Your assignment
Could you retype the lines below, starting at the line holding "DIGITS pin CLK: TX -> A5" and stopping at the line holding "TFT3 pin DC: RX -> TX", inclusive? Copy them exactly and drop the images.

Data entries
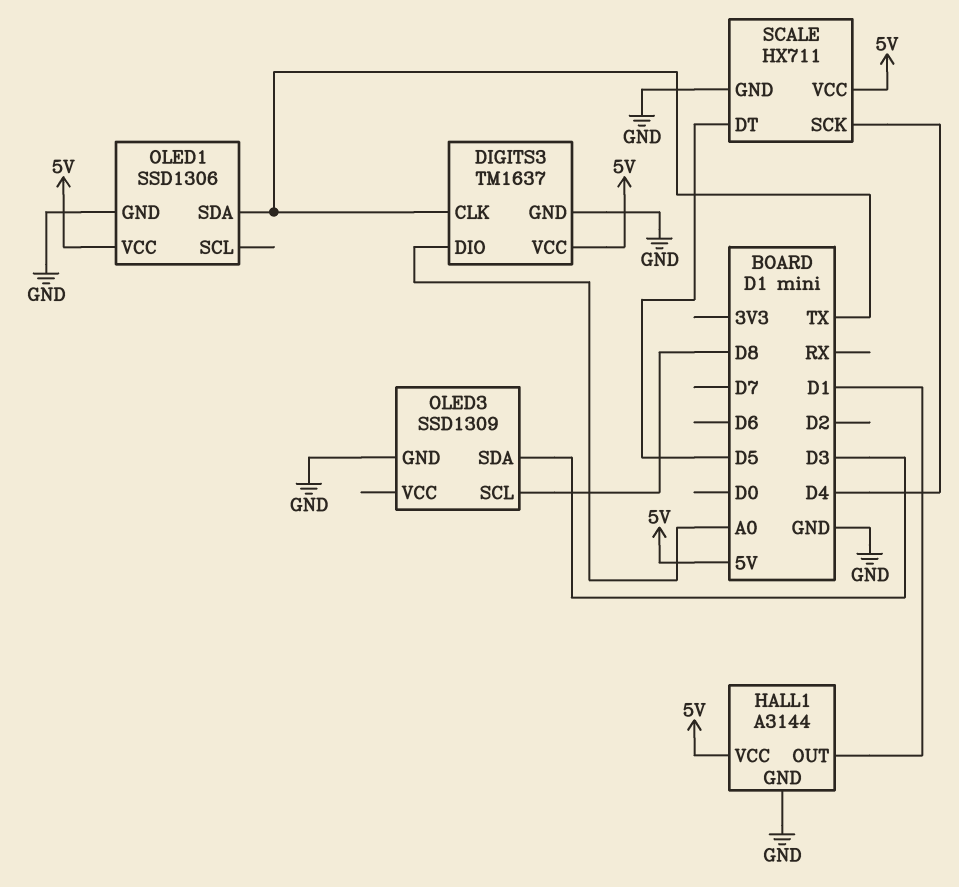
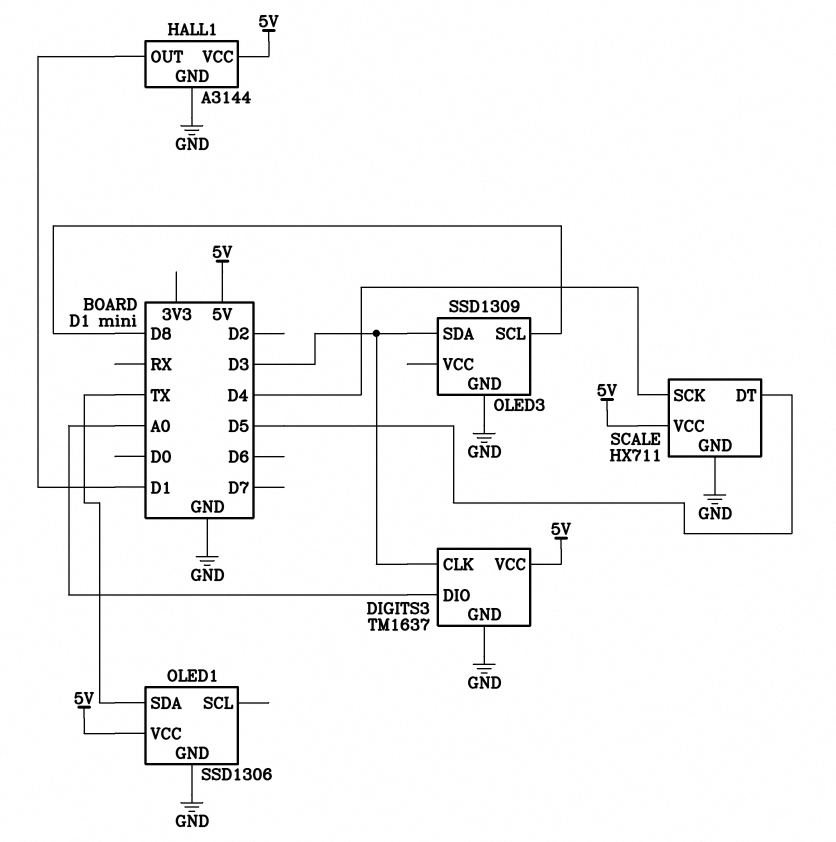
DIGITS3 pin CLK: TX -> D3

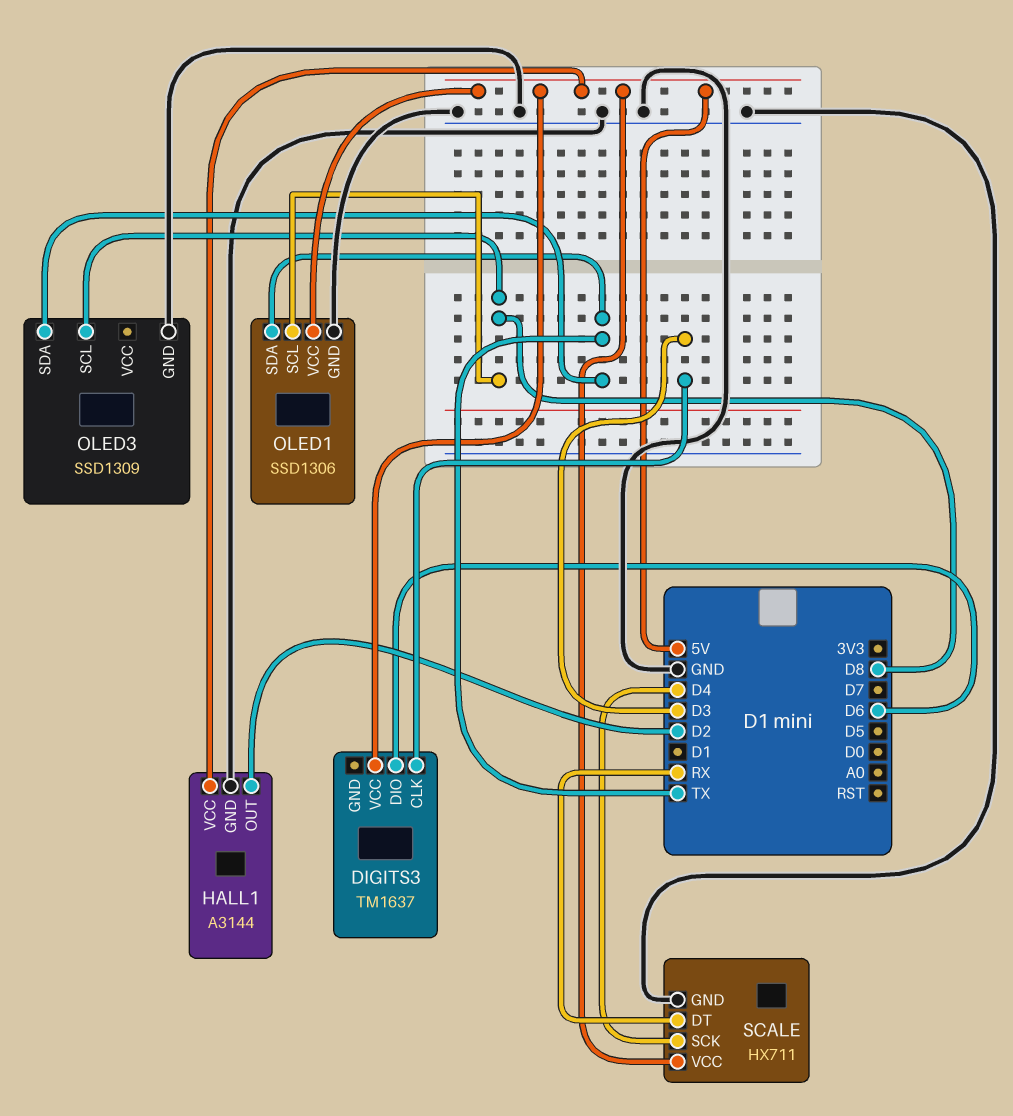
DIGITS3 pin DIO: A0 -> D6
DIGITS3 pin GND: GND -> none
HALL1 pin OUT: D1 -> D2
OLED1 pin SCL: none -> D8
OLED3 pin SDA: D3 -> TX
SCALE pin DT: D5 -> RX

---

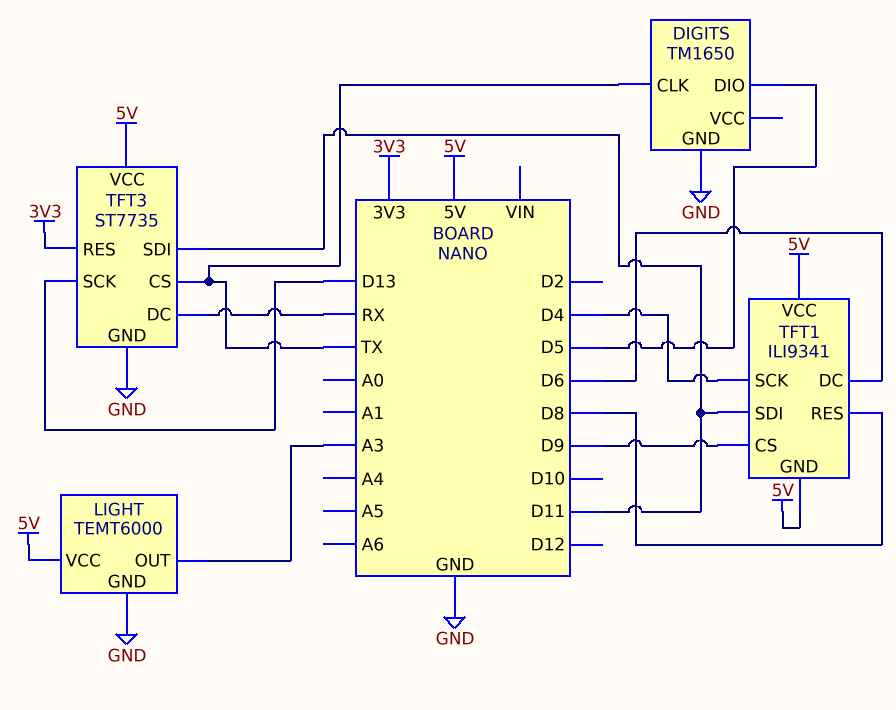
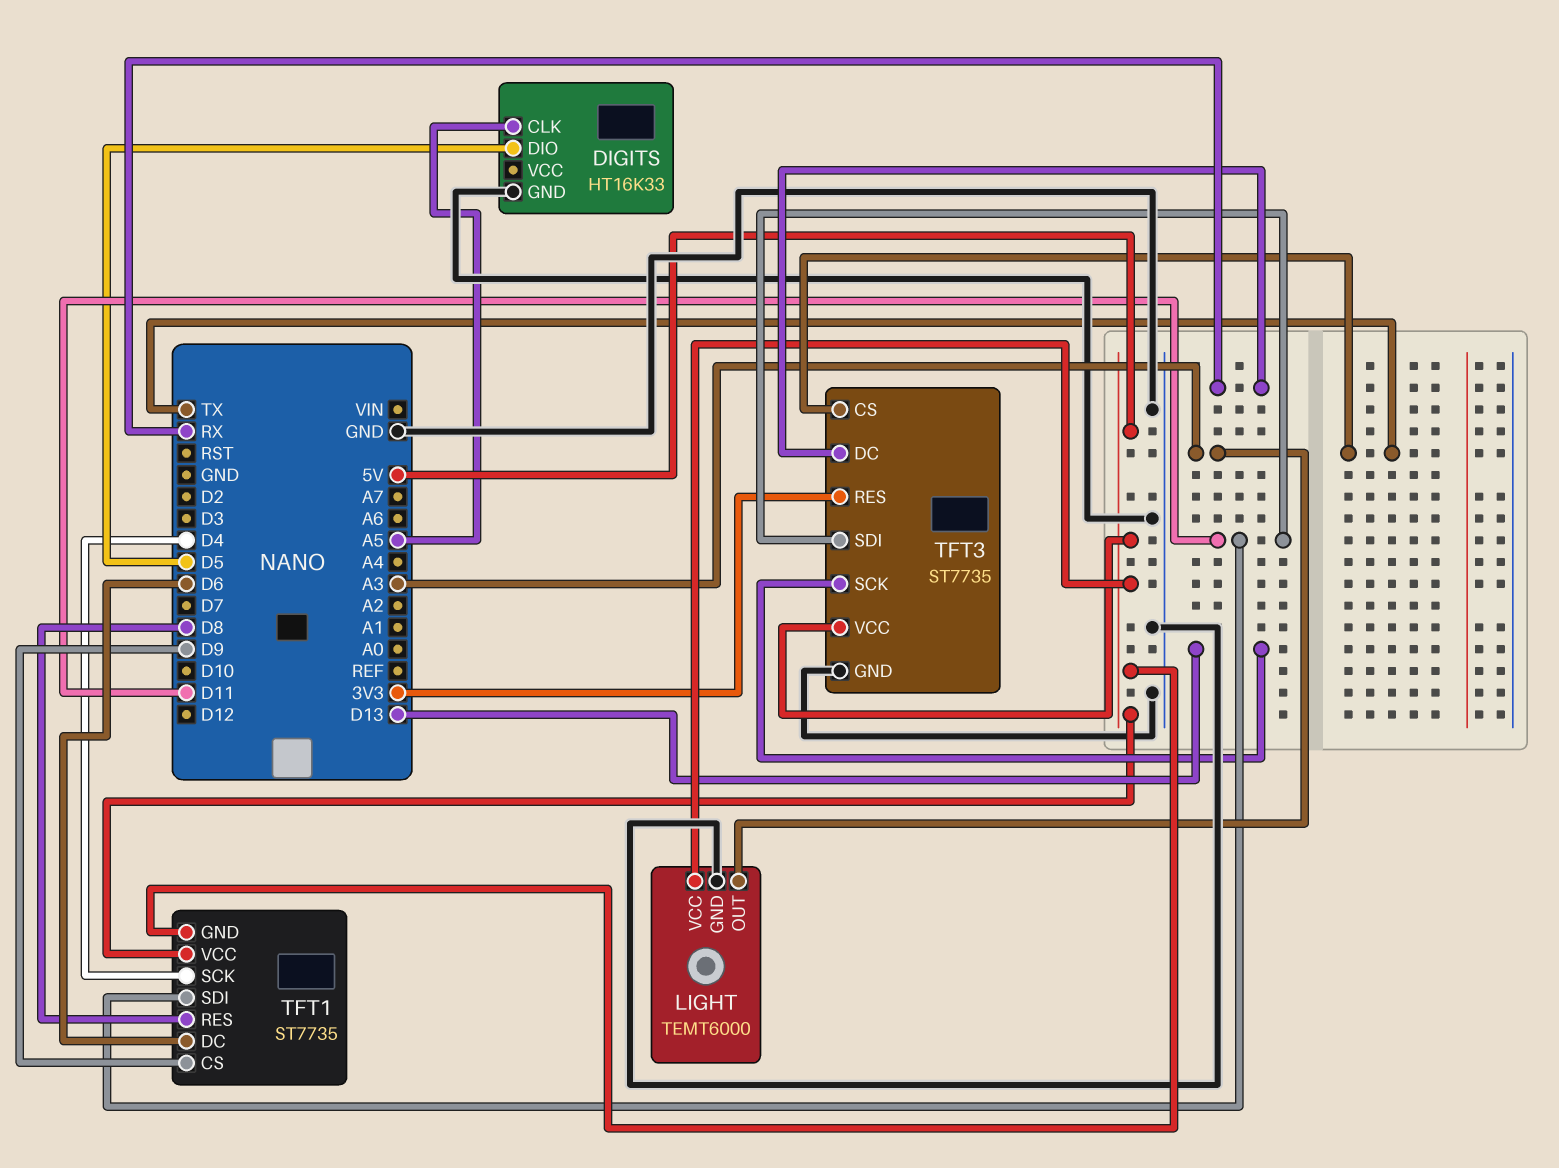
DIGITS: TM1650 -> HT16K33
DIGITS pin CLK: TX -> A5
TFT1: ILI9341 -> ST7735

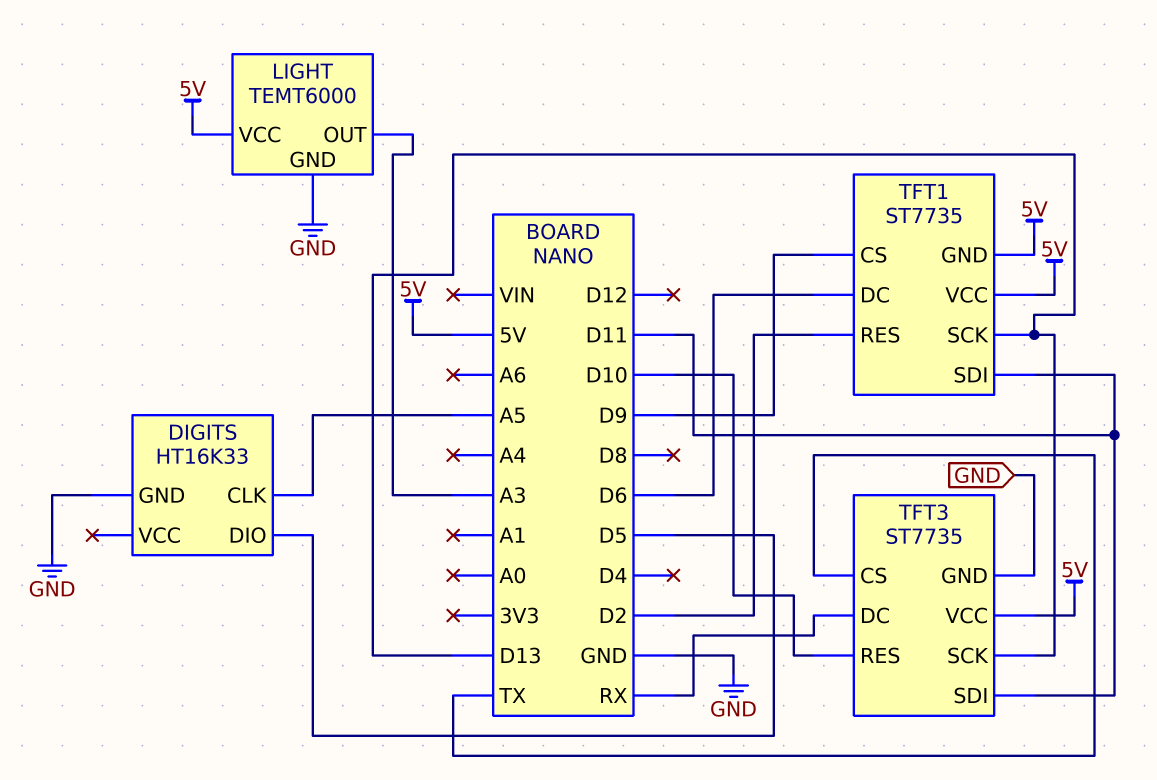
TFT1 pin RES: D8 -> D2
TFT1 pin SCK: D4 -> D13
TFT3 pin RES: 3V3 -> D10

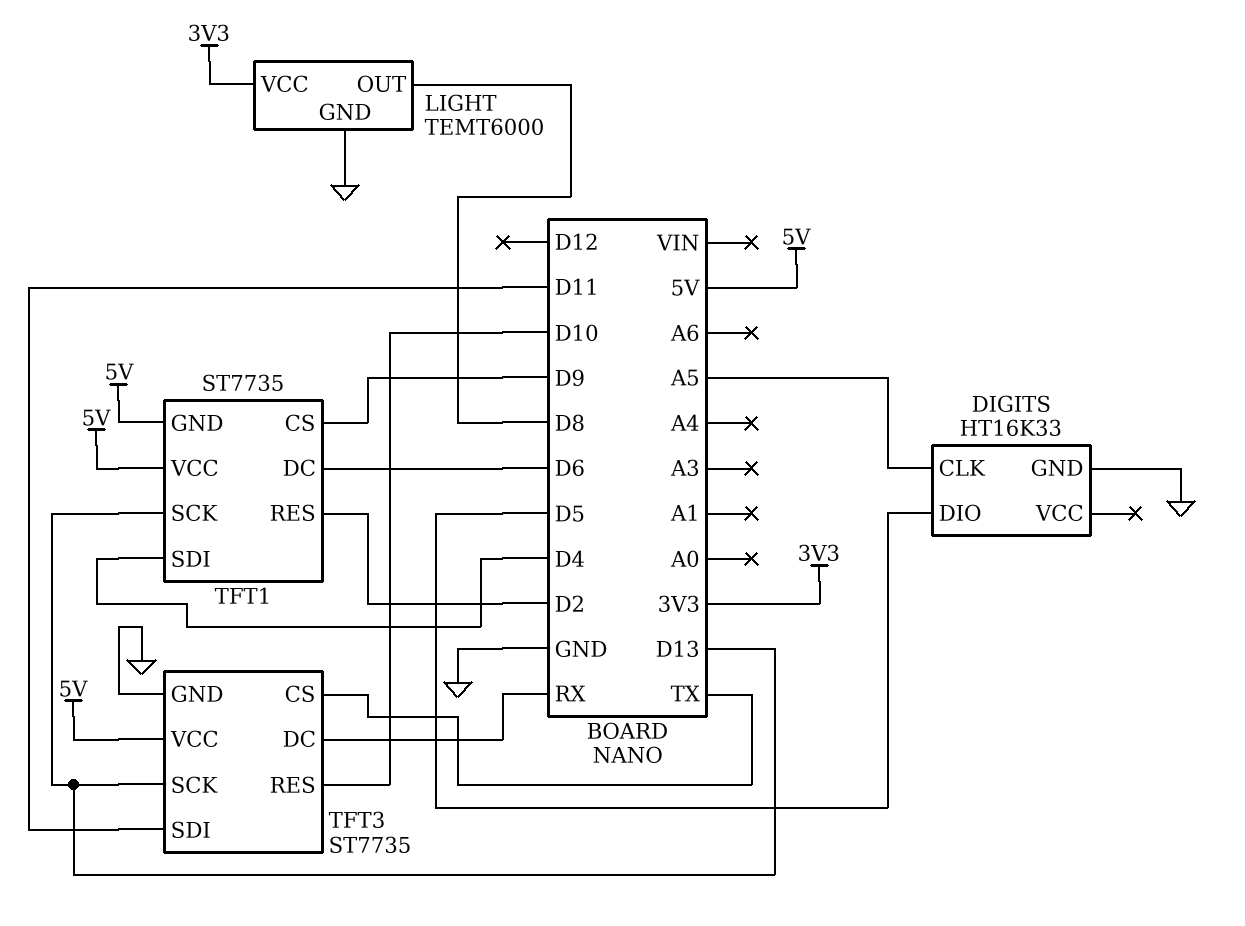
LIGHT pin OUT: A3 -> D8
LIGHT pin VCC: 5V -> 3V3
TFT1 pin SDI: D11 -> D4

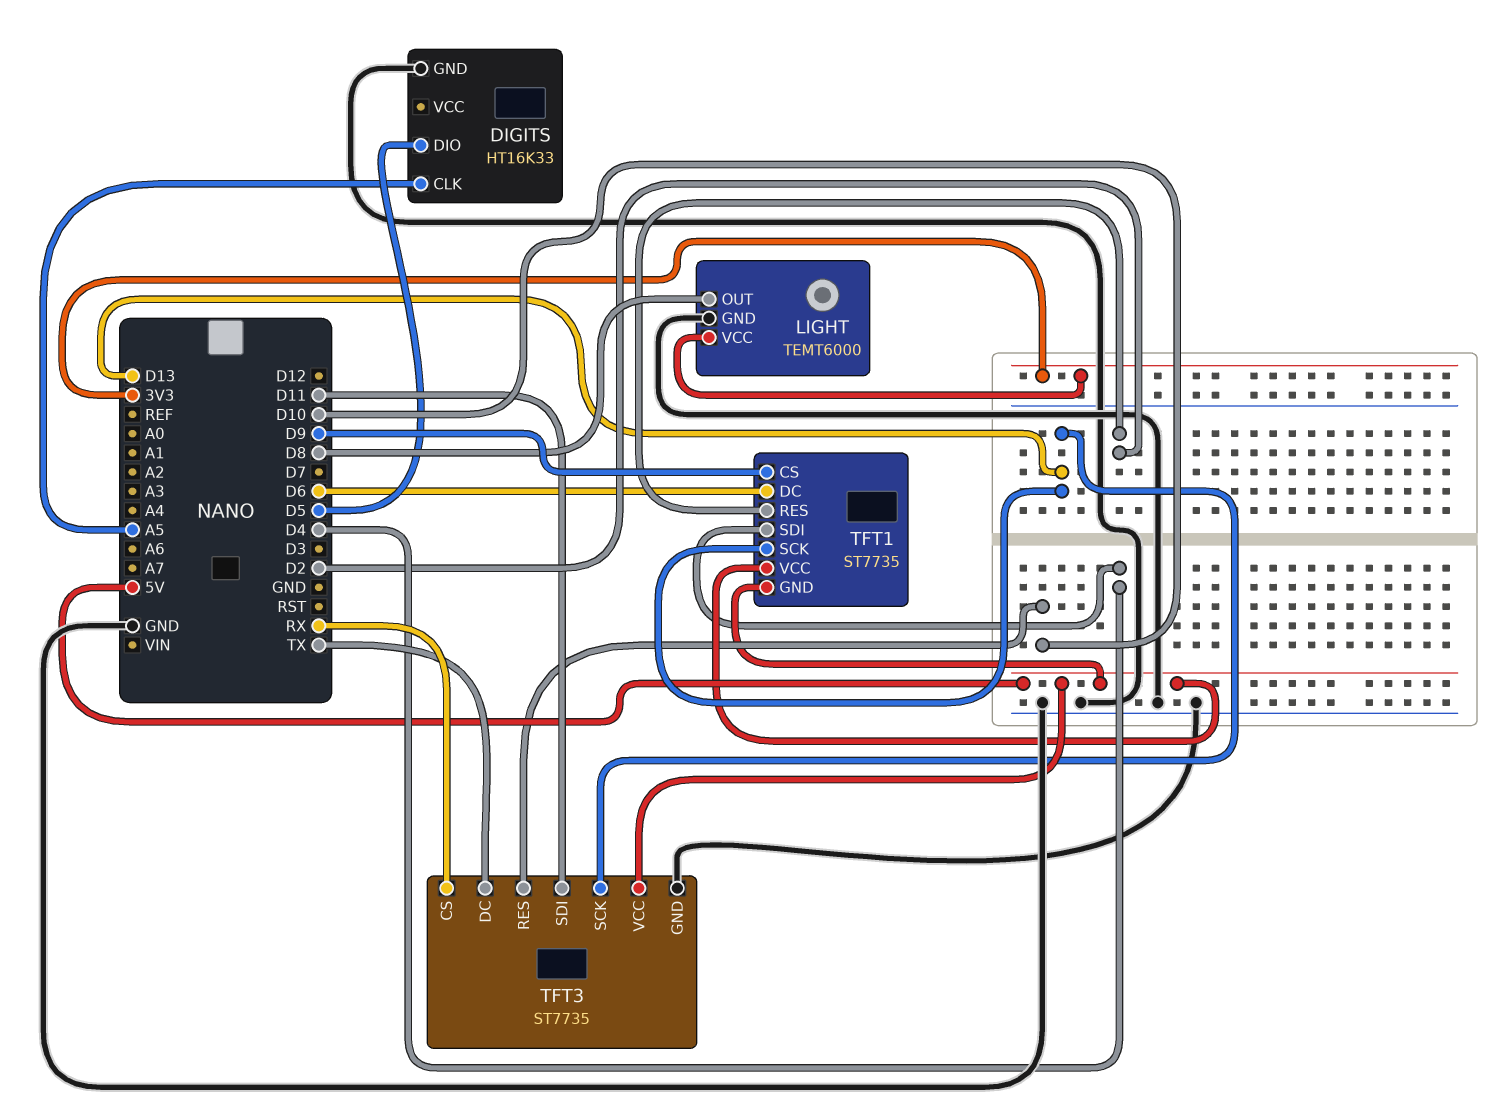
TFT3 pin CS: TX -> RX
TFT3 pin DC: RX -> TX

Result of the exercise
DIGITS pin CLK: TX -> A5
TFT1: ILI9341 -> ST7735

TFT1 pin RES: D8 -> D2
TFT1 pin SCK: D4 -> D13
TFT3 pin RES: 3V3 -> D10

LIGHT pin OUT: A3 -> D8
LIGHT pin VCC: 5V -> 3V3
TFT1 pin SDI: D11 -> D4

TFT3 pin CS: TX -> RX
TFT3 pin DC: RX -> TX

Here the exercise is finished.